Dataset records:

━━━━━━━━

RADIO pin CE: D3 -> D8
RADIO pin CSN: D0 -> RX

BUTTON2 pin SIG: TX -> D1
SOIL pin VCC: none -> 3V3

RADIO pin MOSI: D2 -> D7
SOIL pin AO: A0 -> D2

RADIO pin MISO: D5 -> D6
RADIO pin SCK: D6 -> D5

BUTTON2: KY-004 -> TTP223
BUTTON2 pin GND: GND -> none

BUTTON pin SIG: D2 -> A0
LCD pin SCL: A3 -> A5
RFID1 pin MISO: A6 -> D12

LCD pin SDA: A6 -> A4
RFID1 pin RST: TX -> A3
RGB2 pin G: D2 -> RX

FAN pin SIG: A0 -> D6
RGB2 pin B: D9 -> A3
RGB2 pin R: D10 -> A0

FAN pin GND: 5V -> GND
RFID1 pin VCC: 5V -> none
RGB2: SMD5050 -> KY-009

━━━━━━━━

Could you reproduce every entry above exactly as written?

▶ _ANSWER TO THIS TASK_:
RADIO pin CE: D3 -> D8
RADIO pin CSN: D0 -> RX

BUTTON2 pin SIG: TX -> D1
SOIL pin VCC: none -> 3V3

RADIO pin MOSI: D2 -> D7
SOIL pin AO: A0 -> D2

RADIO pin MISO: D5 -> D6
RADIO pin SCK: D6 -> D5

BUTTON2: KY-004 -> TTP223
BUTTON2 pin GND: GND -> none

BUTTON pin SIG: D2 -> A0
LCD pin SCL: A3 -> A5
RFID1 pin MISO: A6 -> D12

LCD pin SDA: A6 -> A4
RFID1 pin RST: TX -> A3
RGB2 pin G: D2 -> RX

FAN pin SIG: A0 -> D6
RGB2 pin B: D9 -> A3
RGB2 pin R: D10 -> A0

FAN pin GND: 5V -> GND
RFID1 pin VCC: 5V -> none
RGB2: SMD5050 -> KY-009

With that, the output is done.